▶ _Aim of the exercise_
Keep only the lines of the listing that include the word "recolor", and copy them.

▶ _Records provided_
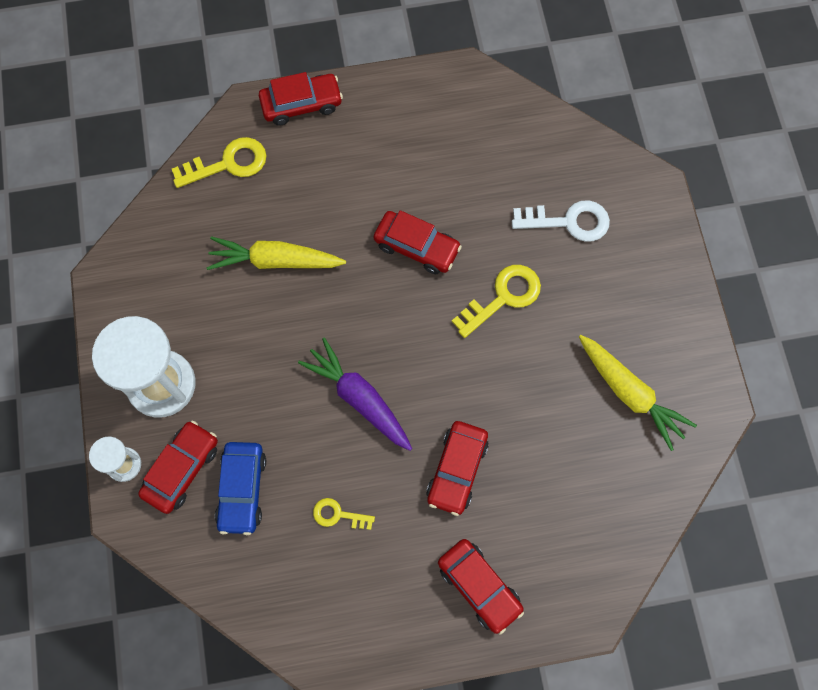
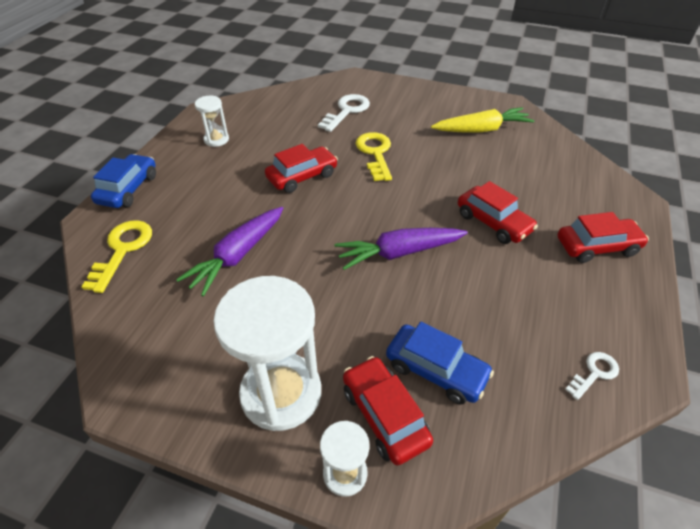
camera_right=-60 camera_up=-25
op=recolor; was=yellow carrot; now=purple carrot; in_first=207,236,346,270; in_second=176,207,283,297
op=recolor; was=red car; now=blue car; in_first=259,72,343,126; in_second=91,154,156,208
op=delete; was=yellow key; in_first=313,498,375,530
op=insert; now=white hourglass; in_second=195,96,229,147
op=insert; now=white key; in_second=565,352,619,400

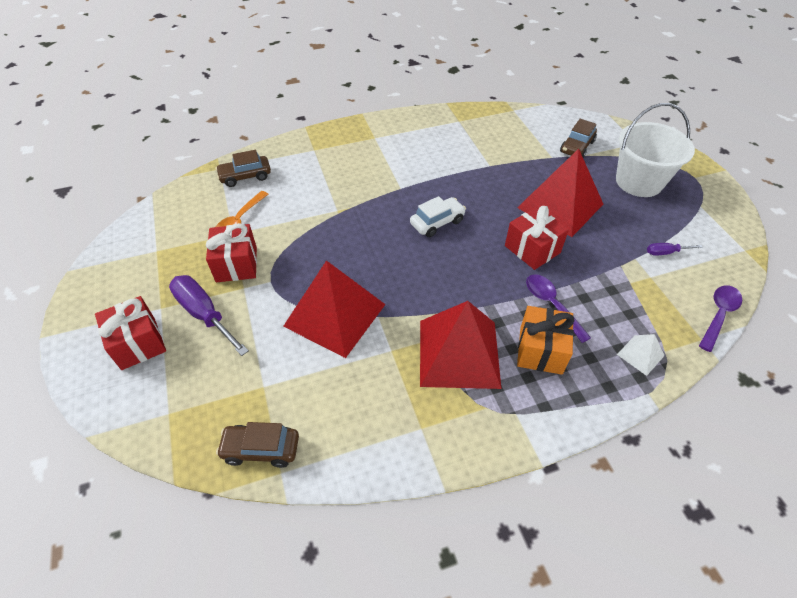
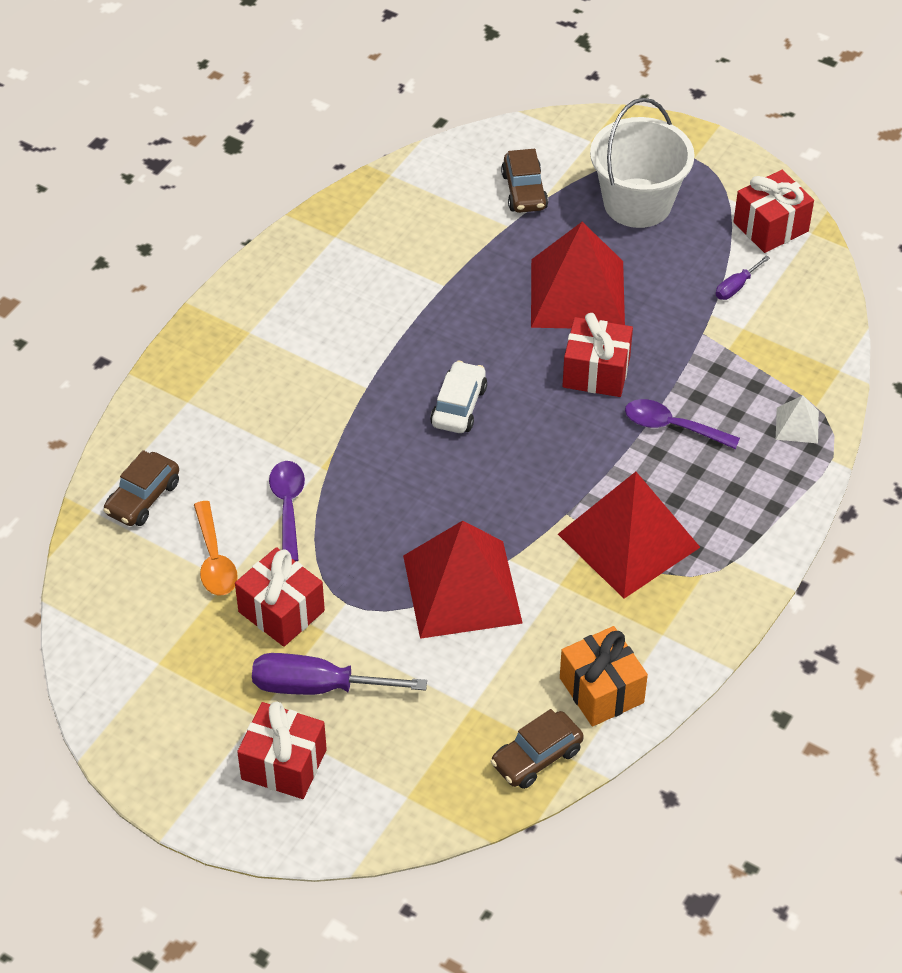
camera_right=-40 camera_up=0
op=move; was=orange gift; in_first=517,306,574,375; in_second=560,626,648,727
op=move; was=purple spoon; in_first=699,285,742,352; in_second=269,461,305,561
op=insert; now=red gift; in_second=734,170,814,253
* * *
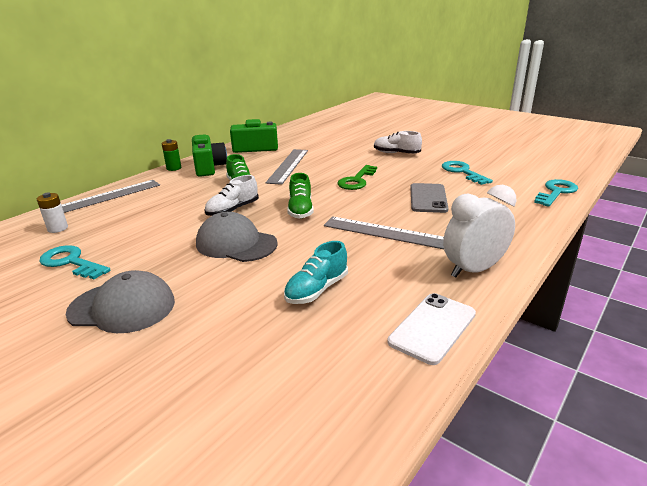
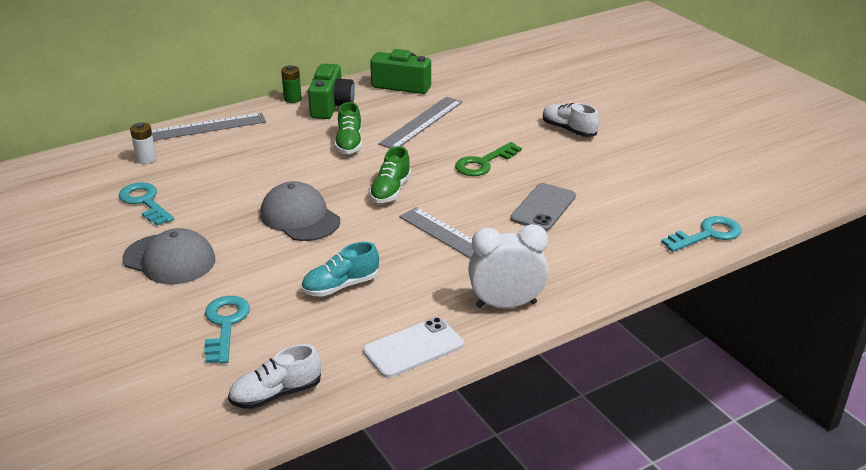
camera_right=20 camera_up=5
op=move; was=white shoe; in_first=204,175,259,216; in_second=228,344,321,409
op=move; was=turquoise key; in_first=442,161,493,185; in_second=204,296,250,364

▶ _Task response_
op=recolor; was=yellow carrot; now=purple carrot; in_first=207,236,346,270; in_second=176,207,283,297
op=recolor; was=red car; now=blue car; in_first=259,72,343,126; in_second=91,154,156,208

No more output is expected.